Only reproduce the lines from the line containing "(450, 264) = (624, 394): purple" onward, exactly, through the final line of the data below.

---------- Records provided

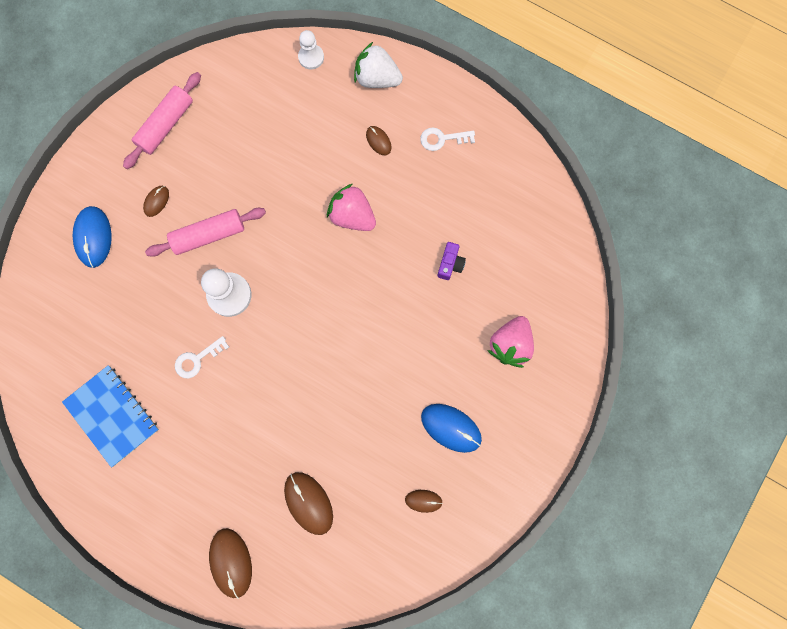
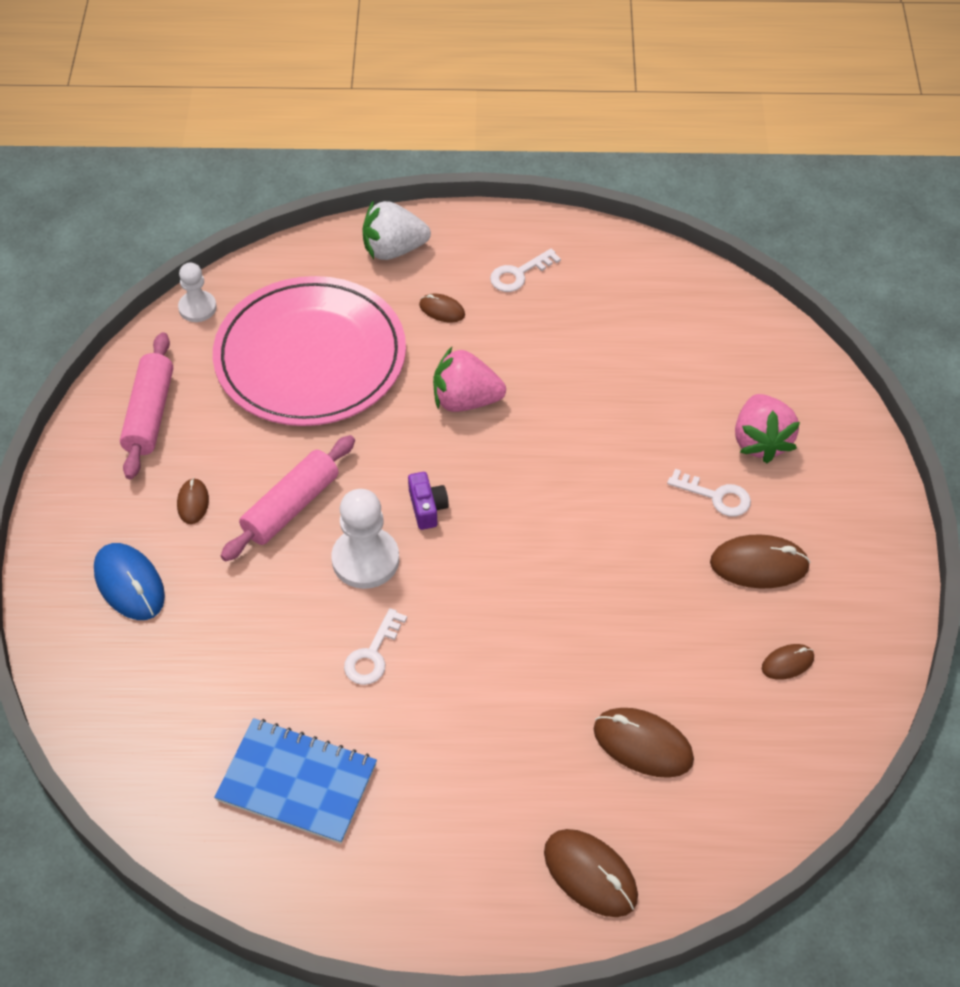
camera: 30 degrees left, 25 degrees down
(280, 133) = (310, 357): none -> pink plate
(311, 57) = (295, 263): white pawn -> white pawn (197, 308)
(450, 264) = (624, 394): purple camera -> purple camera (427, 508)
(451, 427) = (759, 564): blue mouse -> brown mouse
(457, 367) = (716, 496): none -> white key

--------------------

| Exercise response |
(450, 264) = (624, 394): purple camera -> purple camera (427, 508)
(451, 427) = (759, 564): blue mouse -> brown mouse
(457, 367) = (716, 496): none -> white key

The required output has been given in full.